[Exercise goal] Every line in the records below between the one holding "(318, 417) = (492, 139): black" and the one holding "(473, 199) = (243, 104): yellow apple -> none", inclusive, is to be set down exactly; all other lines are to be left out.

---------- Input data ----------

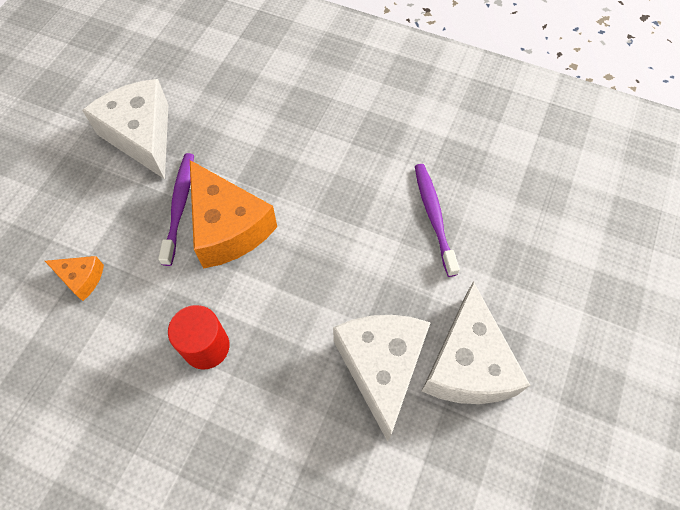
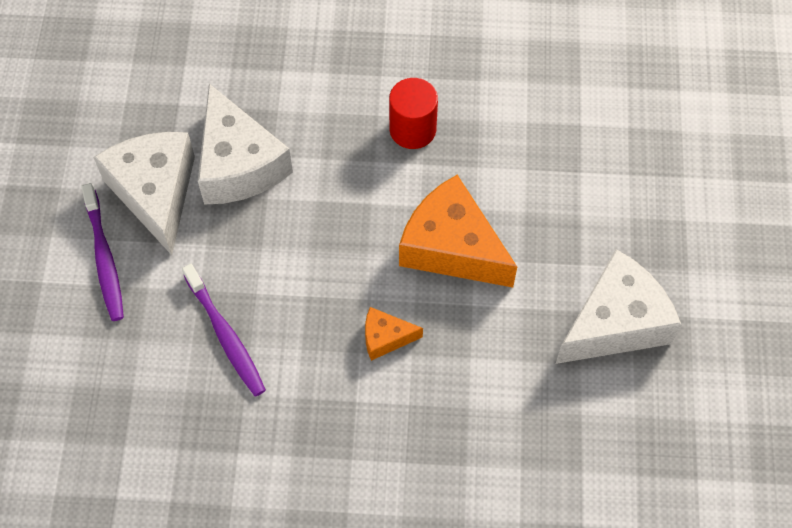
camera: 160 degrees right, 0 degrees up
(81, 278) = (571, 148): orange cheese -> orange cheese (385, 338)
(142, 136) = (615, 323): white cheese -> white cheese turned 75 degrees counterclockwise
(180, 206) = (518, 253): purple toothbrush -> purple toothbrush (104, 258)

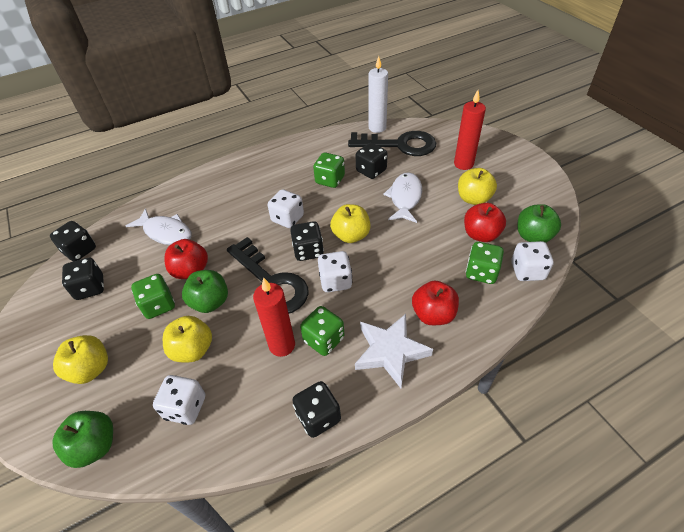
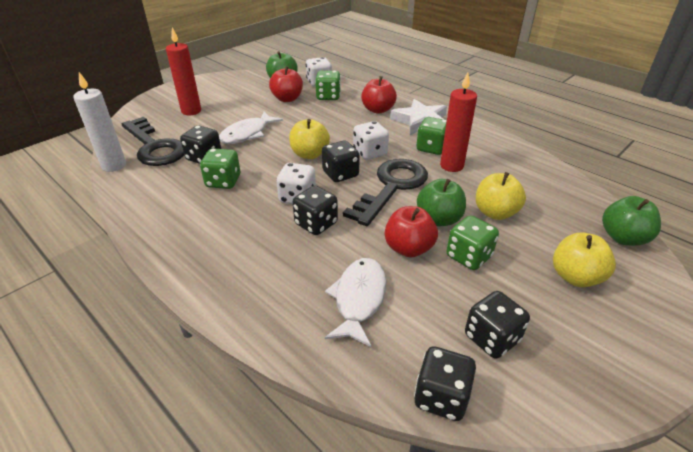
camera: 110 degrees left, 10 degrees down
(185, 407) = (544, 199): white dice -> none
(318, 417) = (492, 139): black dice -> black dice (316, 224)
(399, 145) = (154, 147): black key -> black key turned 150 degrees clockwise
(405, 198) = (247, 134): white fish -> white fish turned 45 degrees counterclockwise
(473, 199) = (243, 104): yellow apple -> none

----------
---------- Input data ----------

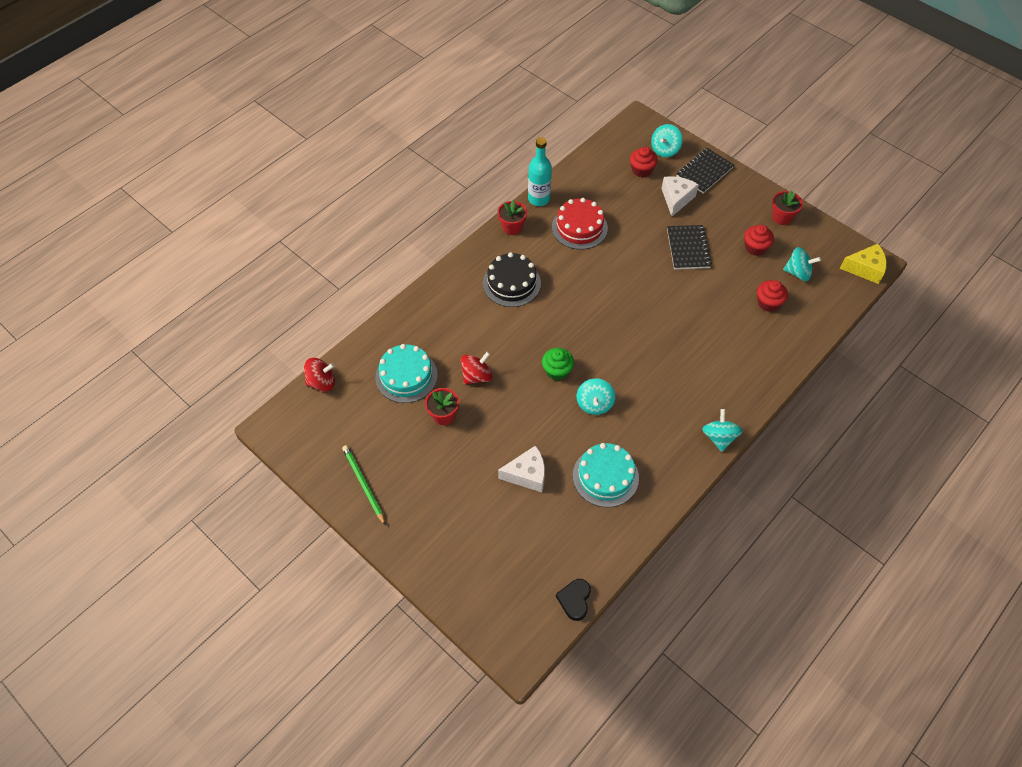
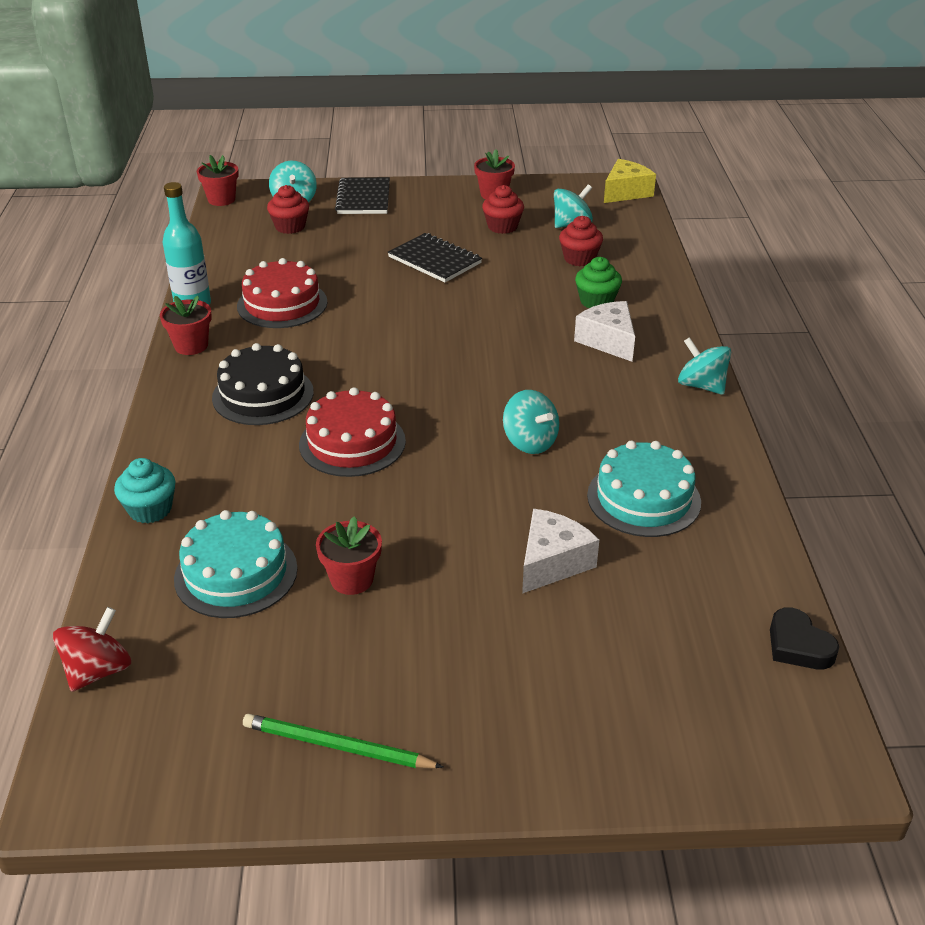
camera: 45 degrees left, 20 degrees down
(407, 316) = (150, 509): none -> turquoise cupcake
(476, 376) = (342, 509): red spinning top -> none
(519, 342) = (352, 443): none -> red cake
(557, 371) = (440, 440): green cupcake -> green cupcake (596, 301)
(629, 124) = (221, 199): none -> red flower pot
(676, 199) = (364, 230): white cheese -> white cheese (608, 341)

----------

[Response area]
(318, 417) = (492, 139): black dice -> black dice (316, 224)
(399, 145) = (154, 147): black key -> black key turned 150 degrees clockwise
(405, 198) = (247, 134): white fish -> white fish turned 45 degrees counterclockwise
(473, 199) = (243, 104): yellow apple -> none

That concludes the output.